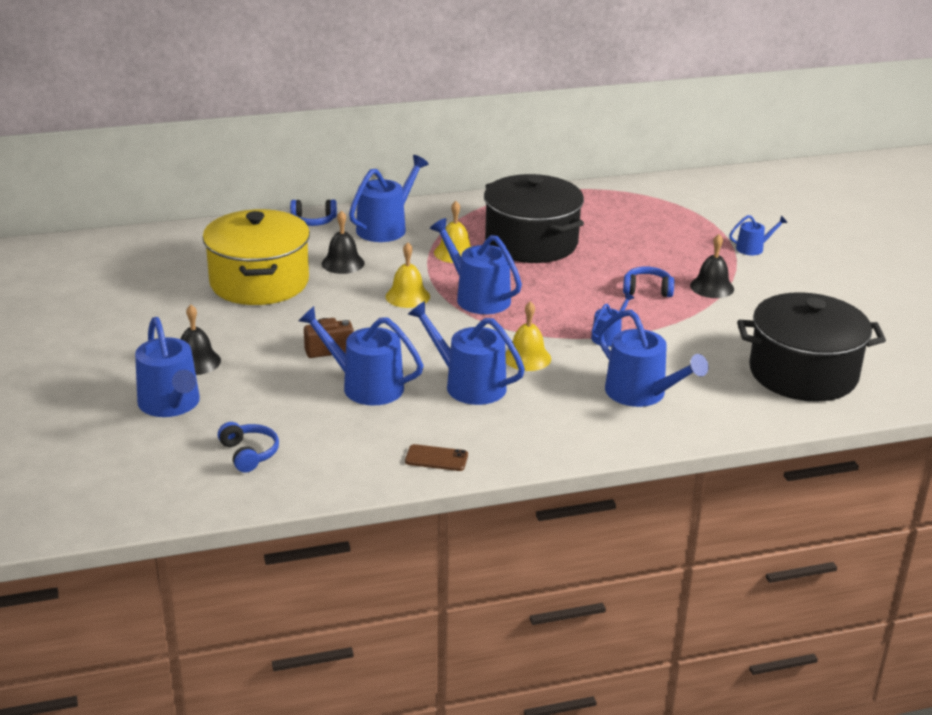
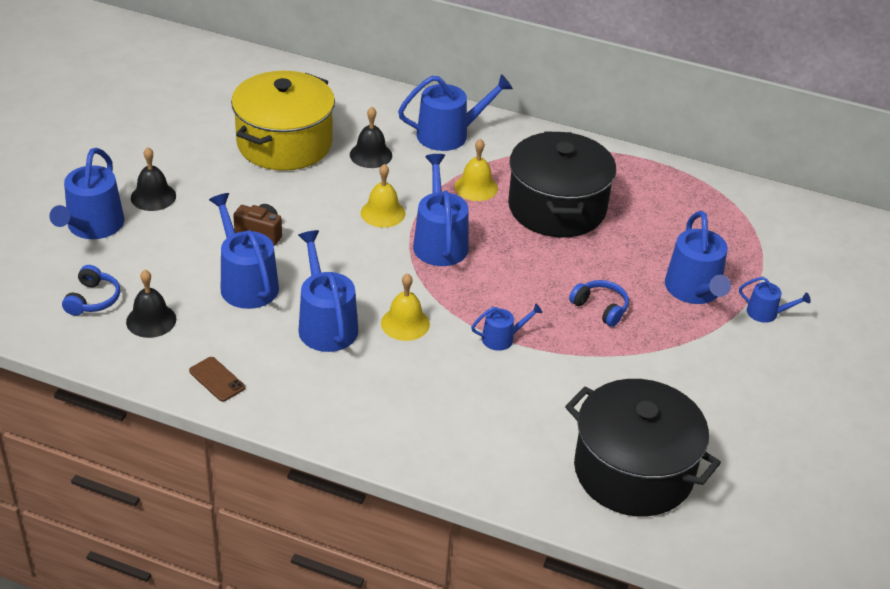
camera: 35 degrees right, 10 degrees up
(313, 221) = (398, 101): blue headphones -> none
(641, 393) = (457, 410): blue watering can -> blue watering can (694, 290)
(712, 287) = (667, 335): black bell -> black bell (151, 320)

● **WHAT IS NEEDED**: The response must repeat all the lines above exactly and include no pictures.

● **RESPONSE**:
camera: 35 degrees right, 10 degrees up
(313, 221) = (398, 101): blue headphones -> none
(641, 393) = (457, 410): blue watering can -> blue watering can (694, 290)
(712, 287) = (667, 335): black bell -> black bell (151, 320)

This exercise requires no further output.